### EXERCISE
Everything in the records except the pictures should come back exactly as written.

### SOURCE DATA
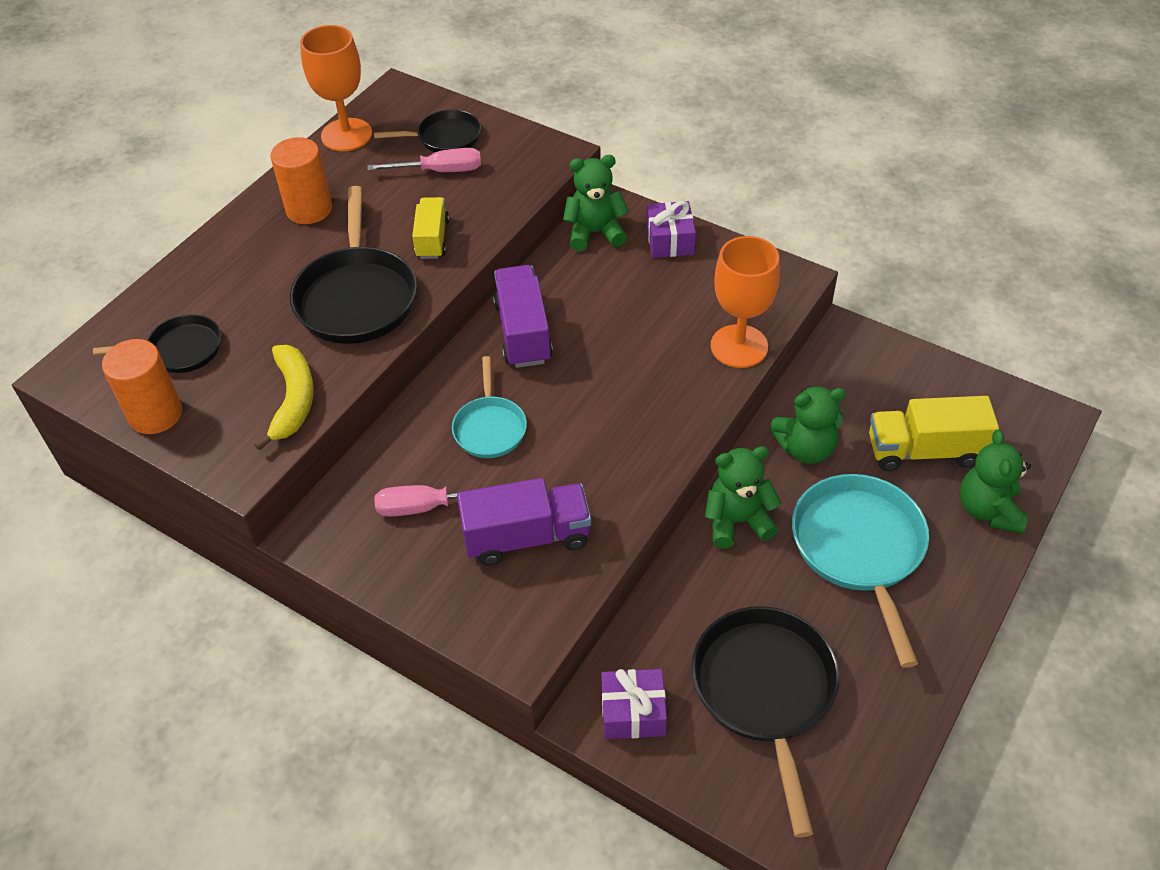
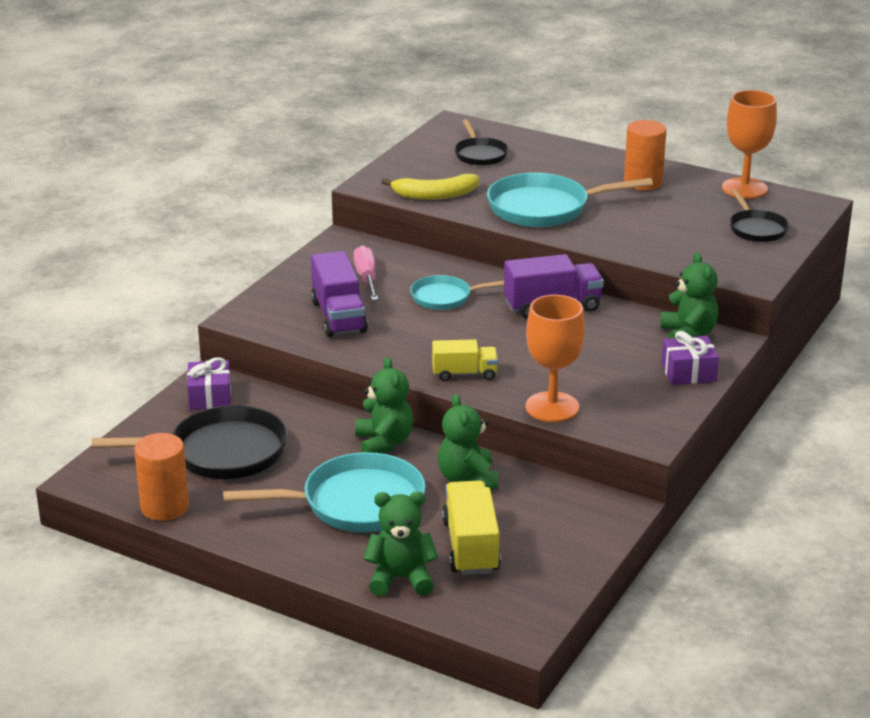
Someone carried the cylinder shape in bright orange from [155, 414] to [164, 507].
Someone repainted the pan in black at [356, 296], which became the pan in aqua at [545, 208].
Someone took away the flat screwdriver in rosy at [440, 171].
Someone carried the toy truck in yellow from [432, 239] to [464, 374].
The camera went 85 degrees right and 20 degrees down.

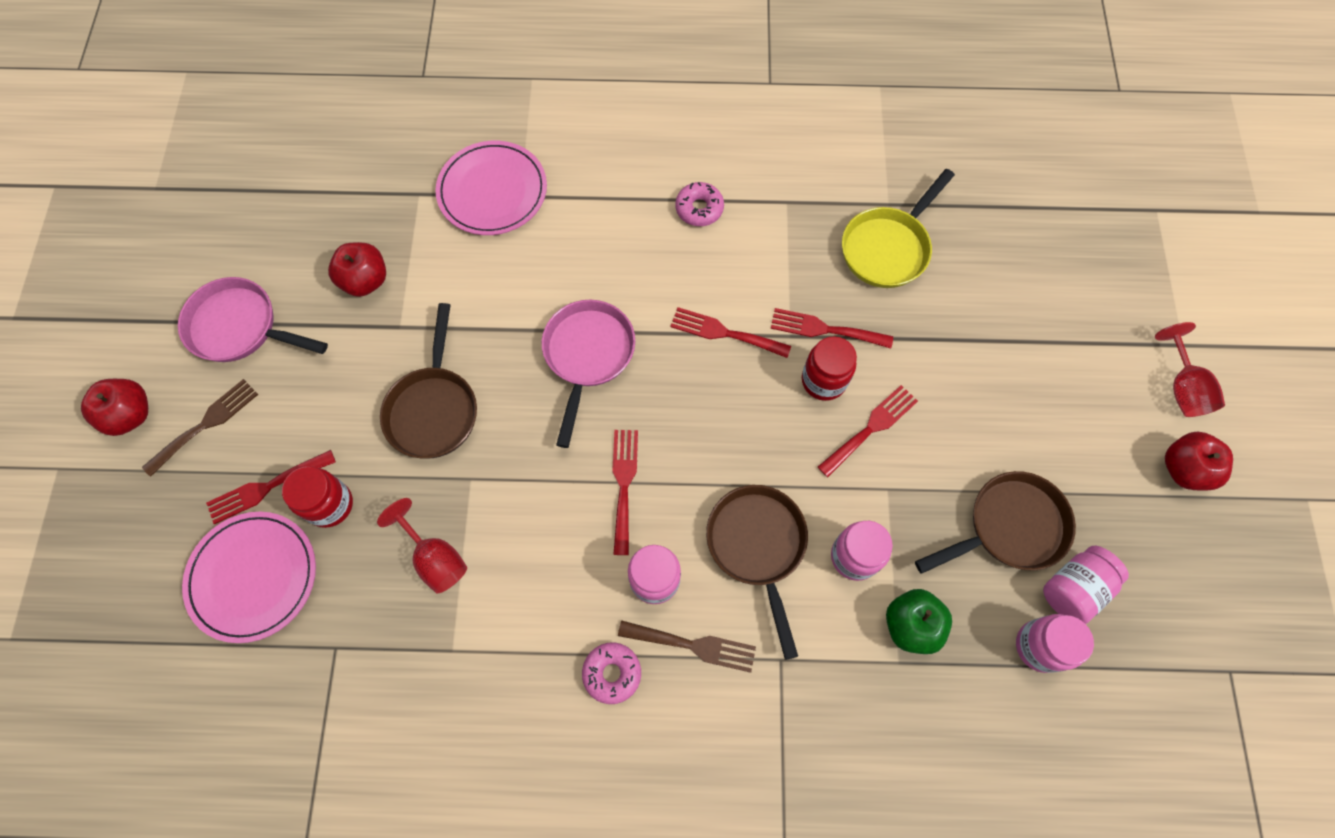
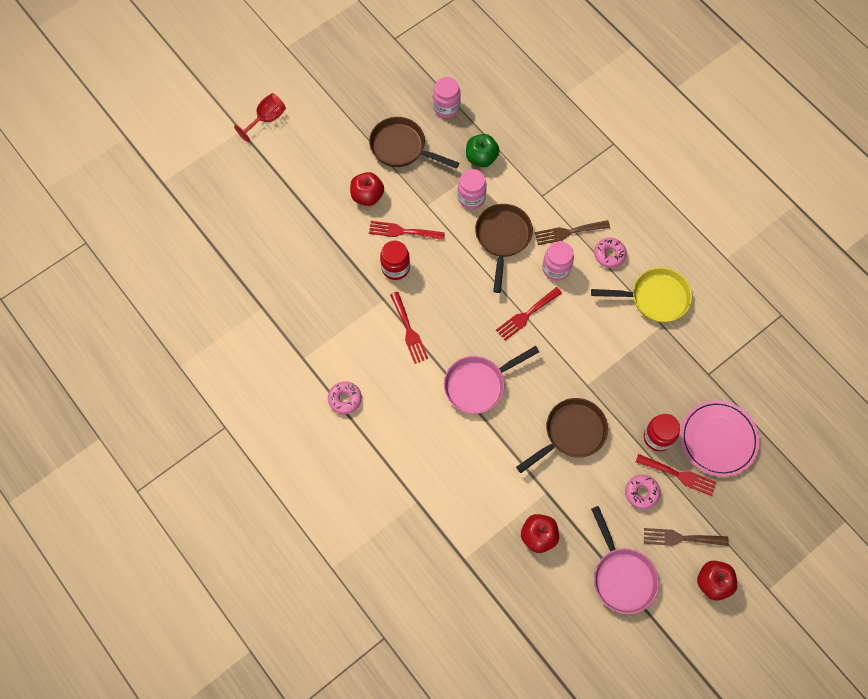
Someone took away the wine glass in red at [435, 558].
Someone took away the plate in rosy at [492, 191].
Someone rotated the dinner fork in dark brown at [693, 645] by 75 degrees counterclockwise.
Someone rotated the pan in dark brown at [758, 546] by 150 degrees clockwise.
Someone took away the dinner fork in red at [824, 329].
Someone carried the pan in yellow from [888, 247] to [654, 298].
Someone took away the preserve jar in rosy at [1073, 588].
Someone carried the apple in red from [1184, 469] to [367, 196].
Someone put down the glazed donut in rosy at [641, 493].
The camera went 130 degrees left and 0 degrees up.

### YOUR SOLUTION
Someone carried the cylinder shape in bright orange from [155, 414] to [164, 507].
Someone repainted the pan in black at [356, 296], which became the pan in aqua at [545, 208].
Someone took away the flat screwdriver in rosy at [440, 171].
Someone carried the toy truck in yellow from [432, 239] to [464, 374].
The camera went 85 degrees right and 20 degrees down.

Someone took away the wine glass in red at [435, 558].
Someone took away the plate in rosy at [492, 191].
Someone rotated the dinner fork in dark brown at [693, 645] by 75 degrees counterclockwise.
Someone rotated the pan in dark brown at [758, 546] by 150 degrees clockwise.
Someone took away the dinner fork in red at [824, 329].
Someone carried the pan in yellow from [888, 247] to [654, 298].
Someone took away the preserve jar in rosy at [1073, 588].
Someone carried the apple in red from [1184, 469] to [367, 196].
Someone put down the glazed donut in rosy at [641, 493].
The camera went 130 degrees left and 0 degrees up.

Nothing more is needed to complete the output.